START The records
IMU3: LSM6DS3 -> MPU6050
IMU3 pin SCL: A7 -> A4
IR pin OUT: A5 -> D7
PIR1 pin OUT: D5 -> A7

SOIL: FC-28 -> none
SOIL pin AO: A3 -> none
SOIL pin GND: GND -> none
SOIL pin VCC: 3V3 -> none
END The records
START The records
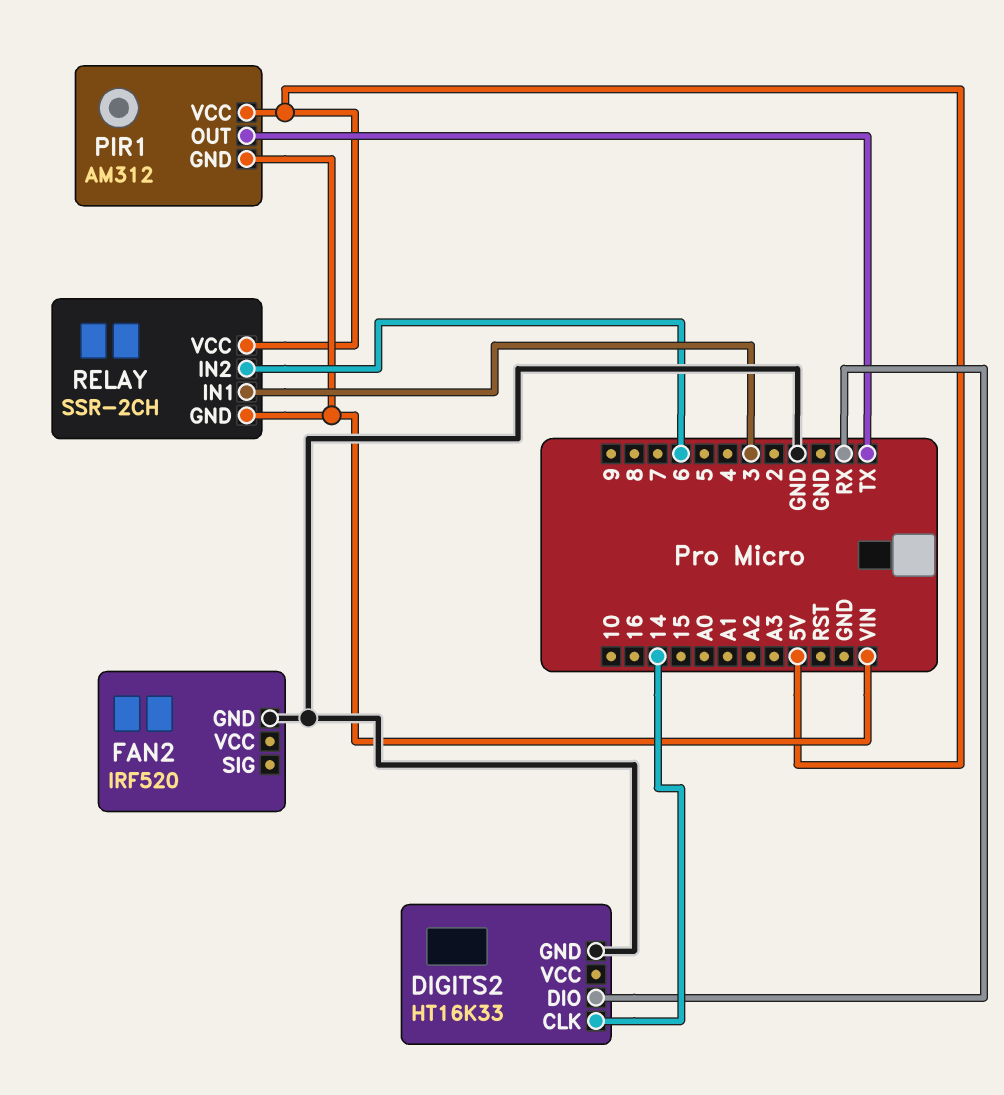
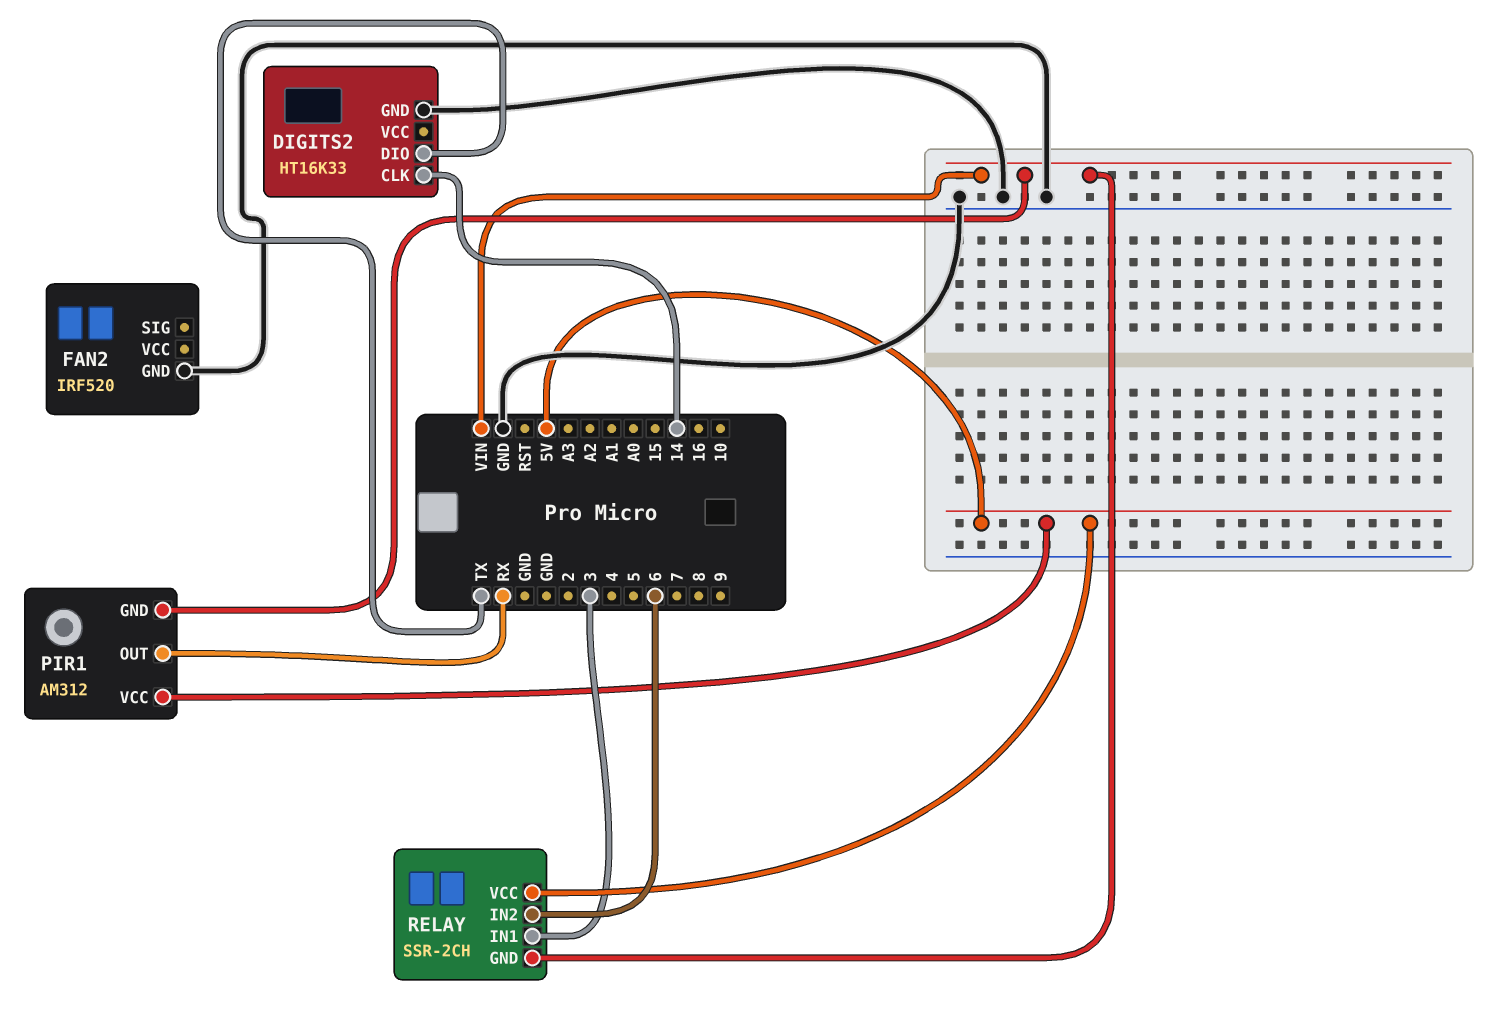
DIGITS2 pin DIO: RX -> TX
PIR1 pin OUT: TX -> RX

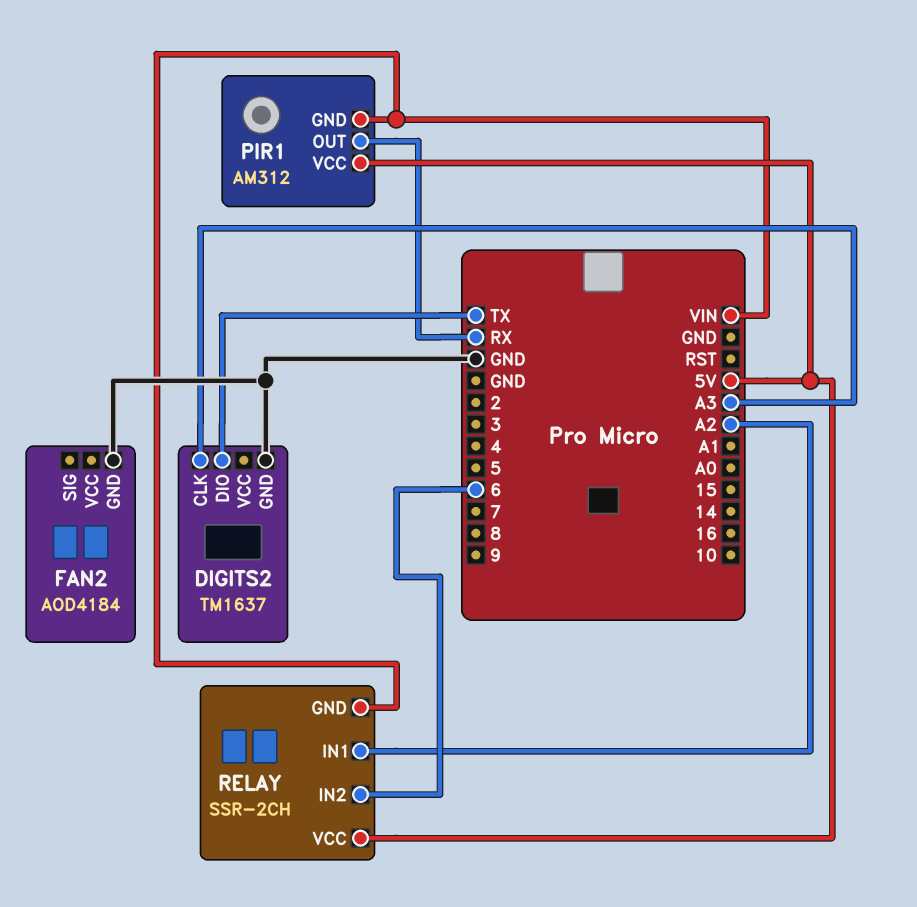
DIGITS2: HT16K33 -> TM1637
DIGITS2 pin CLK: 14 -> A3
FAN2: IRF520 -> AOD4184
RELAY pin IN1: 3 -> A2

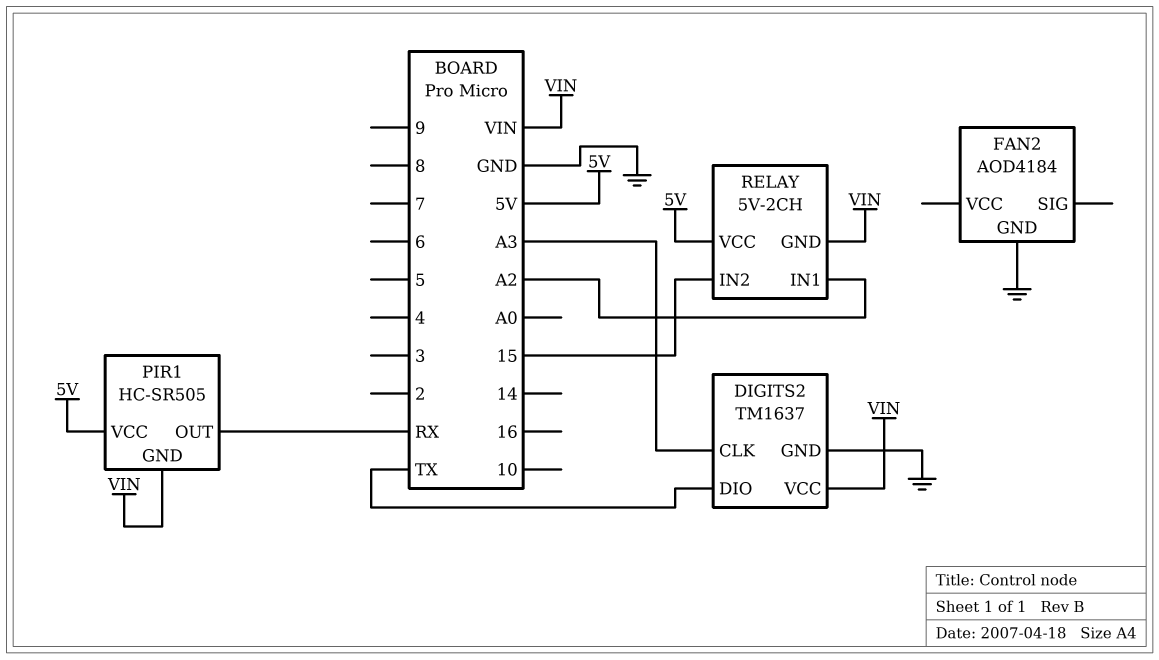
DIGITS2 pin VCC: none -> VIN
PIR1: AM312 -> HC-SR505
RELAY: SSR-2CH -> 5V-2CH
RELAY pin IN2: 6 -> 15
END The records
__Instructions to follow__
In the listing above, find the line containing "IMU3: LSM6DS3 -> MPU6050" and the line containing "SOIL pin VCC: 3V3 -> none", then quote both, plus every line between them, exactly as written.

__Response to this task__
IMU3: LSM6DS3 -> MPU6050
IMU3 pin SCL: A7 -> A4
IR pin OUT: A5 -> D7
PIR1 pin OUT: D5 -> A7

SOIL: FC-28 -> none
SOIL pin AO: A3 -> none
SOIL pin GND: GND -> none
SOIL pin VCC: 3V3 -> none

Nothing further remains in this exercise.